| Task directions |
In the listing below, locate the line containing "camera: 65 degrees right, 15 degrees down" and the line containing "(963, 352) = (528, 342): pink". Output both of them and every line between, exactly as written, and nothing more.

Start of Excerpted data

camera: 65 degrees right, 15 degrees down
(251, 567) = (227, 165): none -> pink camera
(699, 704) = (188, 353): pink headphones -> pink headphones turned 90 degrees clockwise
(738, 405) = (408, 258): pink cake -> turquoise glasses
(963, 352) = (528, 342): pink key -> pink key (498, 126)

End of Excerpted data
Start of Excerpted data

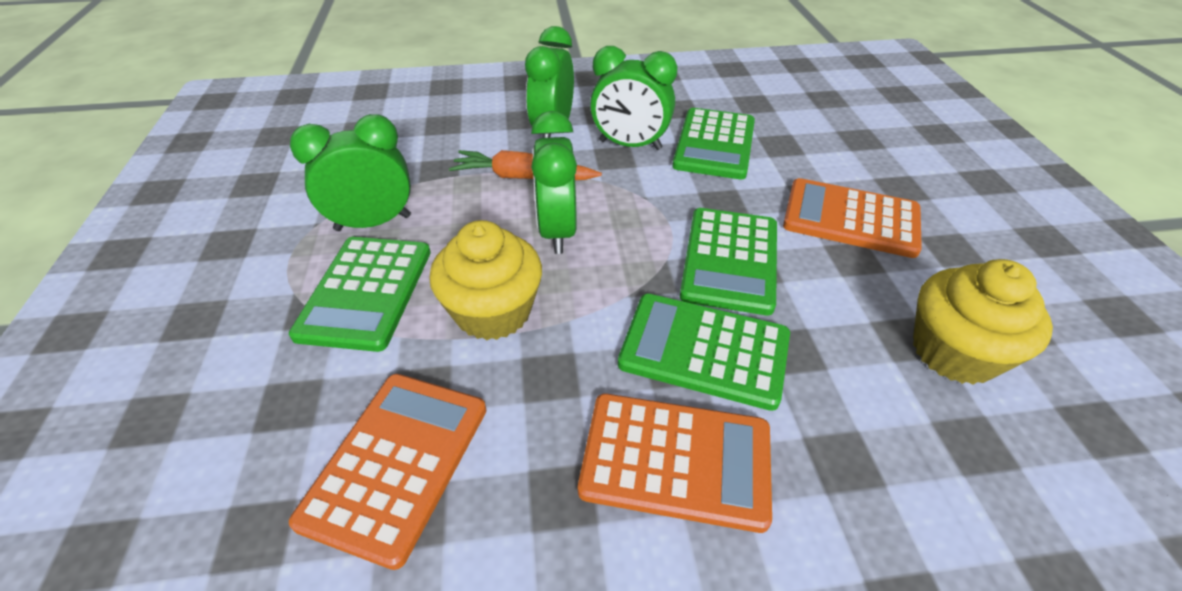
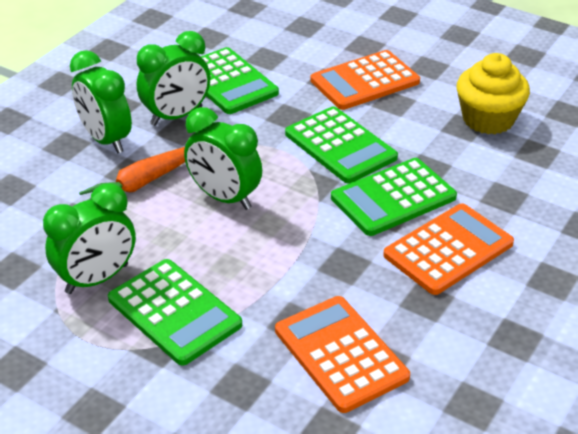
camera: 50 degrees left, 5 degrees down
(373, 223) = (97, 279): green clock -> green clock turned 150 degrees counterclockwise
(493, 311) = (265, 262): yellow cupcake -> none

End of Excerpted data

| Solution for this task |
camera: 65 degrees right, 15 degrees down
(251, 567) = (227, 165): none -> pink camera
(699, 704) = (188, 353): pink headphones -> pink headphones turned 90 degrees clockwise
(738, 405) = (408, 258): pink cake -> turquoise glasses
(963, 352) = (528, 342): pink key -> pink key (498, 126)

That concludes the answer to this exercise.